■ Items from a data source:
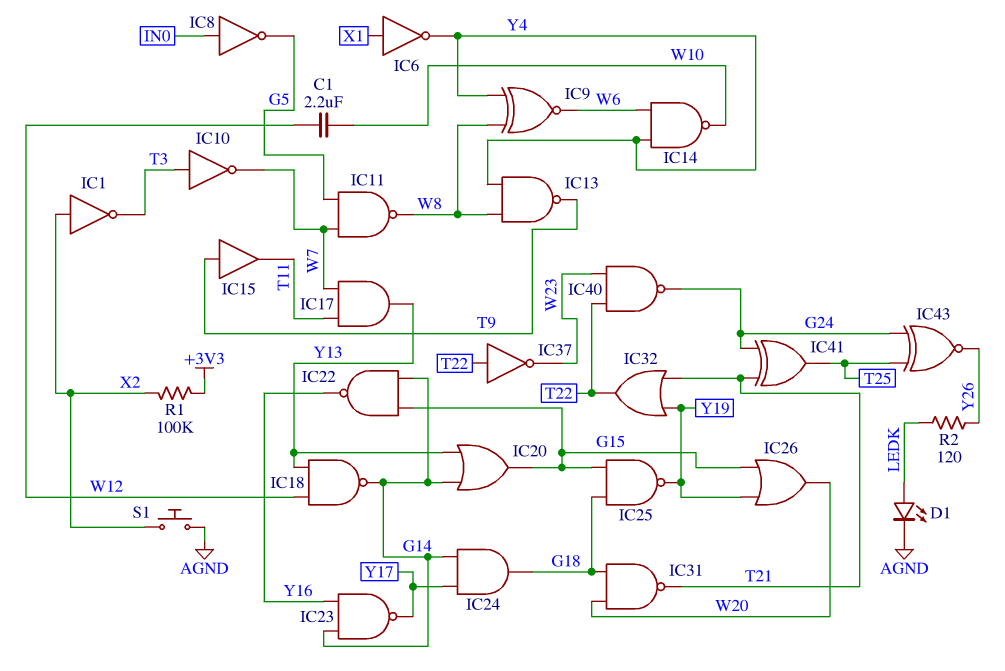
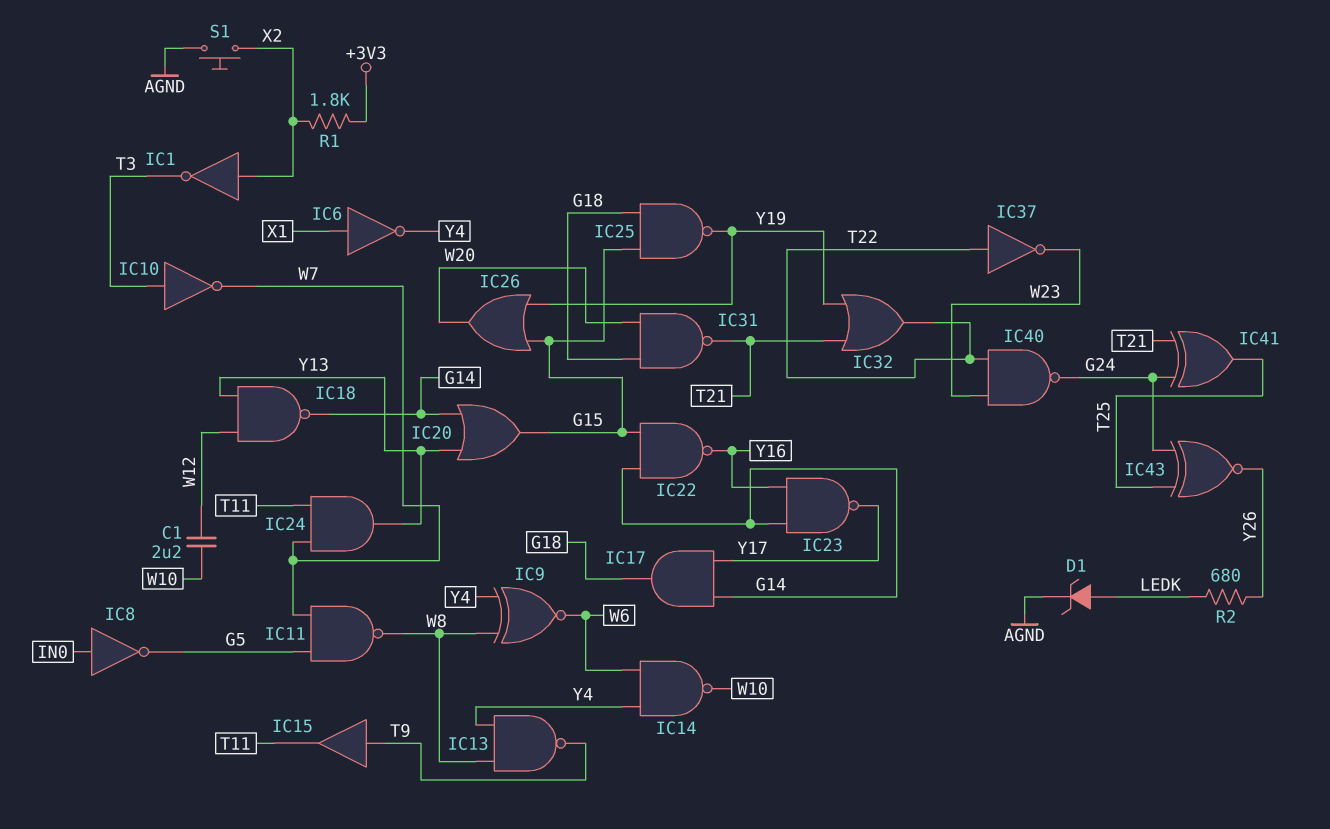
D1: LED (A LEDK, K AGND) -> zener (A LEDK, K AGND)
IC17: AND (in T11, in W7, out Y13) -> AND (in G14, in Y17, out G18)
IC24: AND (in G14, in Y17, out G18) -> AND (in T11, in W7, out Y13)
R1: 100k (+3V3, X2) -> 1.8k (+3V3, X2)
R2: 120 (LEDK, Y26) -> 680 (LEDK, Y26)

■ Work required: Filter the data above down to lines with the word "LEDK", and copy them.

■ Written answer:
D1: LED (A LEDK, K AGND) -> zener (A LEDK, K AGND)
R2: 120 (LEDK, Y26) -> 680 (LEDK, Y26)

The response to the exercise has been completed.